> **Dataset extract**:
= Beginning of Section =
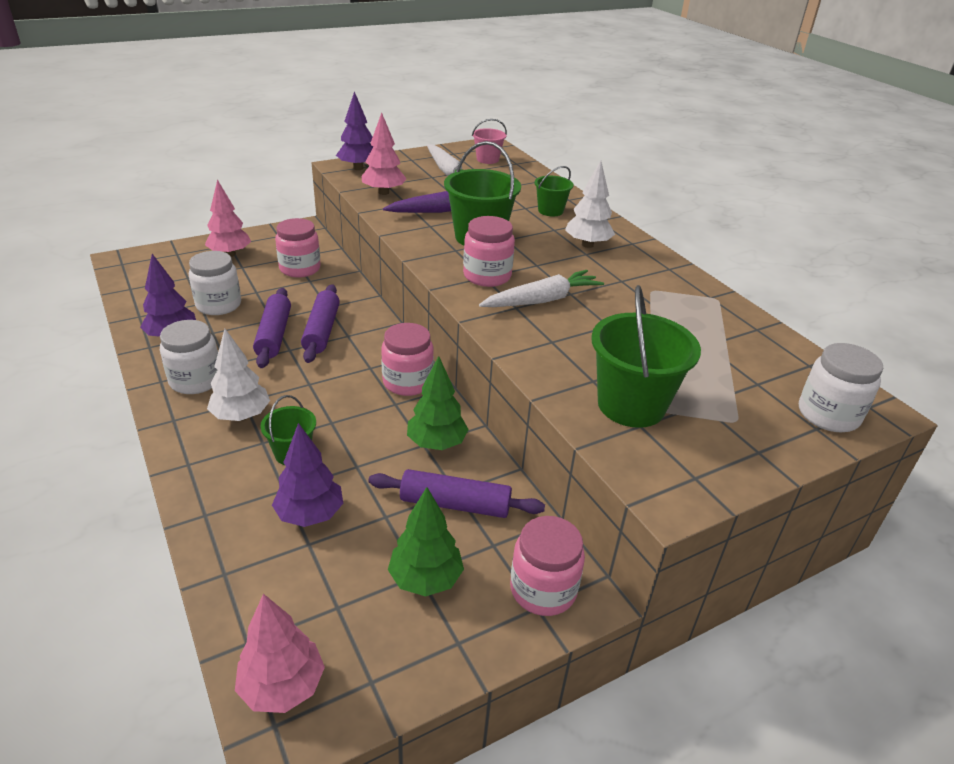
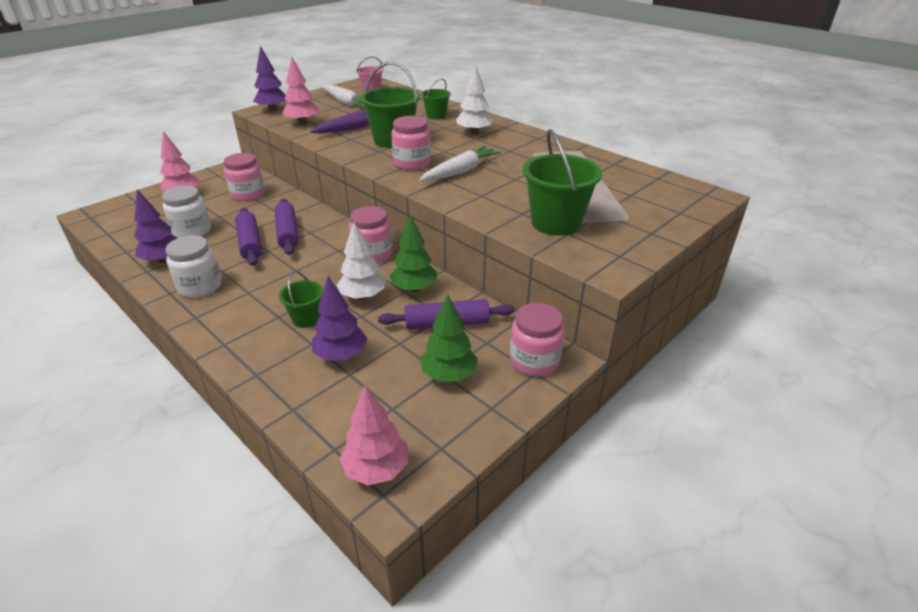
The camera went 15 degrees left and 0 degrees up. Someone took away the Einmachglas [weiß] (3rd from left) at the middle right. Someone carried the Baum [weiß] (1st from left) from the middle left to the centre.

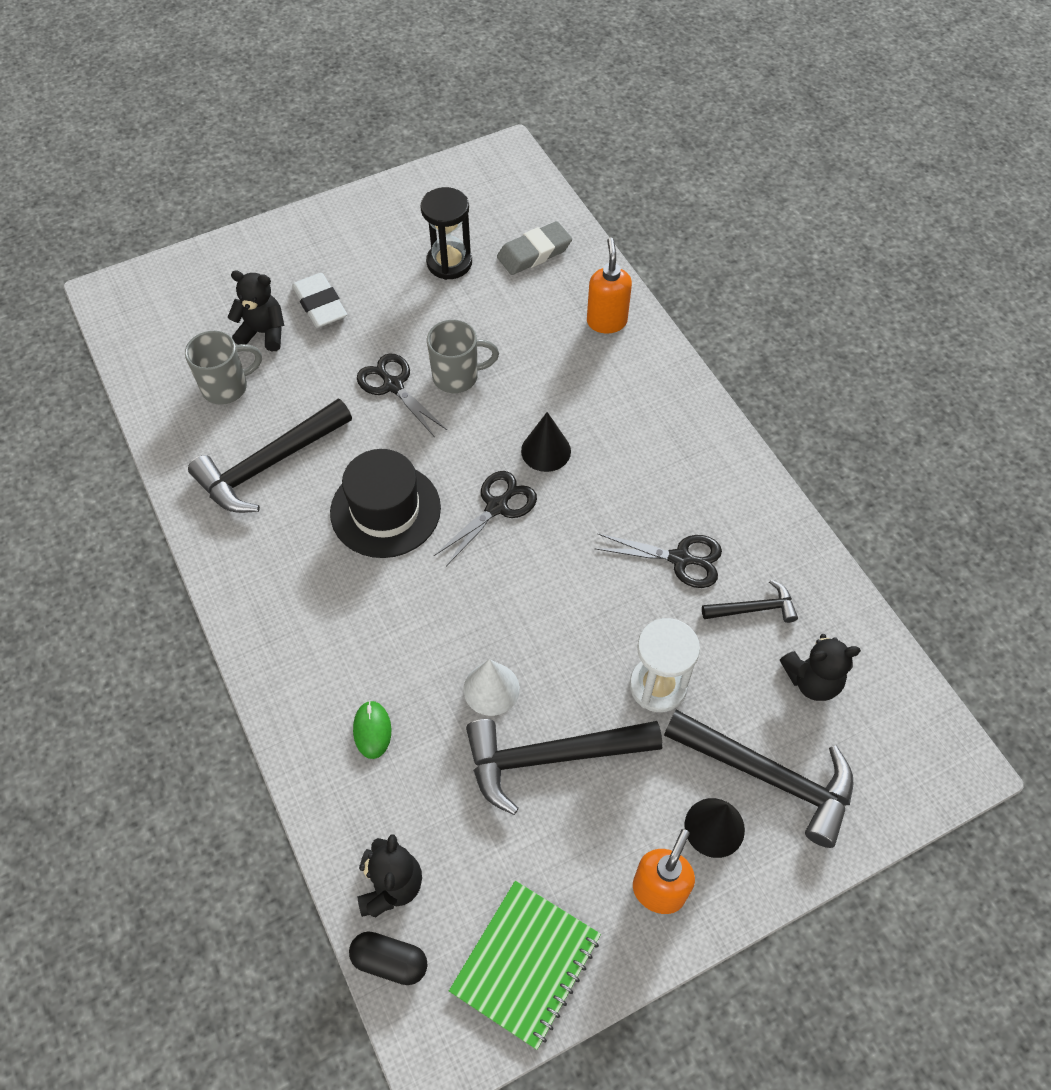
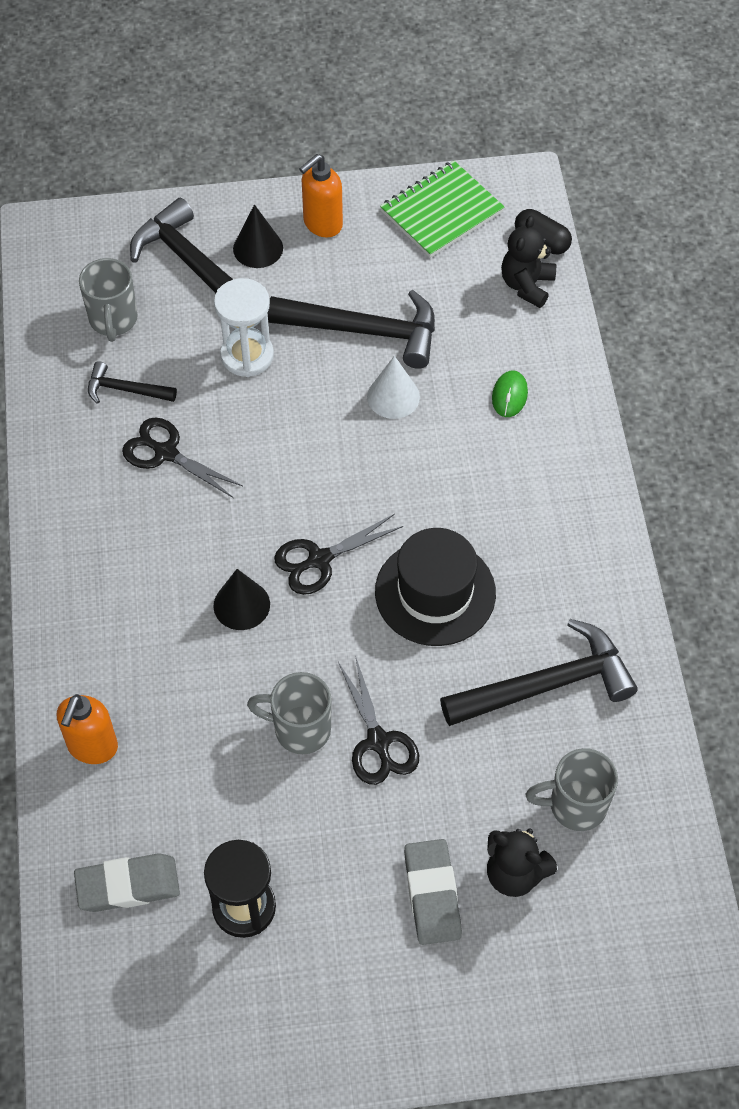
The camera went 160 degrees left and 0 degrees up. Someone swapped the Teddybär [schwarz] (3rd from left) at the middle right for the Tasse [grau] (1st from left) at the top left. Someone repainted the Radiergummi [weiß] at the top left, which became the Radiergummi [grau] (2nd from left) at the bottom centre.

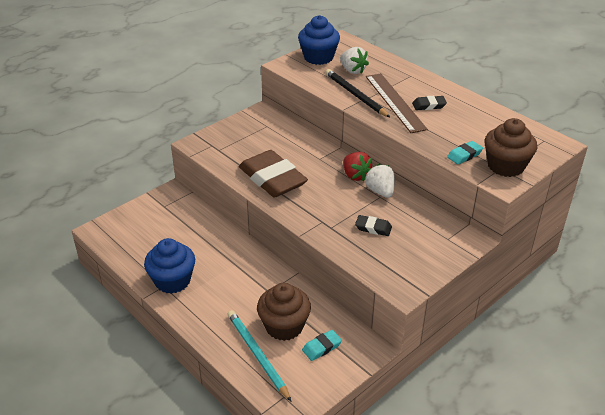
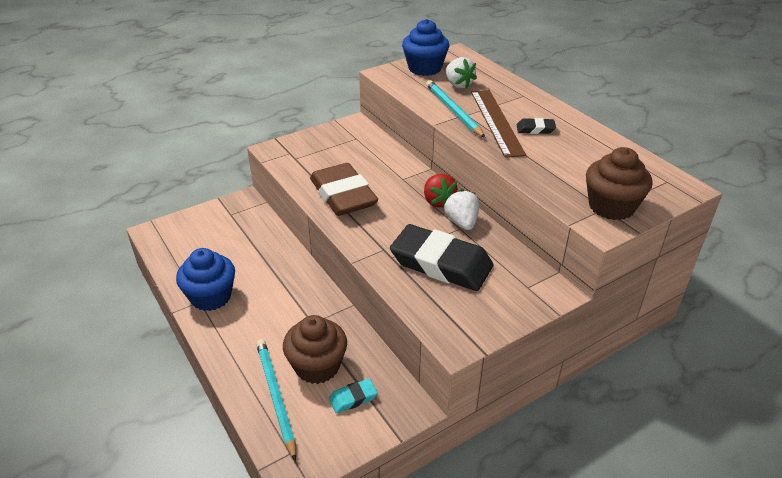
The camera went 10 degrees right and 0 degrees up. Someone took away the Radiergummi [türkis] (2nd from left) at the middle right. Someone repainted the Bleistift [schwarz] at the top centre, which became the Bleistift [türkis] (2nd from left) at the top centre. Someone scaled the Radiergummi [schwarz] (1st from left) at the centre by 2.31.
= End of Section =
> **Work to complete**:
Pictures are to be left out; the rest of the listing should be printed exactly.

> **Expected answer**:
The camera went 15 degrees left and 0 degrees up. Someone took away the Einmachglas [weiß] (3rd from left) at the middle right. Someone carried the Baum [weiß] (1st from left) from the middle left to the centre.

The camera went 160 degrees left and 0 degrees up. Someone swapped the Teddybär [schwarz] (3rd from left) at the middle right for the Tasse [grau] (1st from left) at the top left. Someone repainted the Radiergummi [weiß] at the top left, which became the Radiergummi [grau] (2nd from left) at the bottom centre.

The camera went 10 degrees right and 0 degrees up. Someone took away the Radiergummi [türkis] (2nd from left) at the middle right. Someone repainted the Bleistift [schwarz] at the top centre, which became the Bleistift [türkis] (2nd from left) at the top centre. Someone scaled the Radiergummi [schwarz] (1st from left) at the centre by 2.31.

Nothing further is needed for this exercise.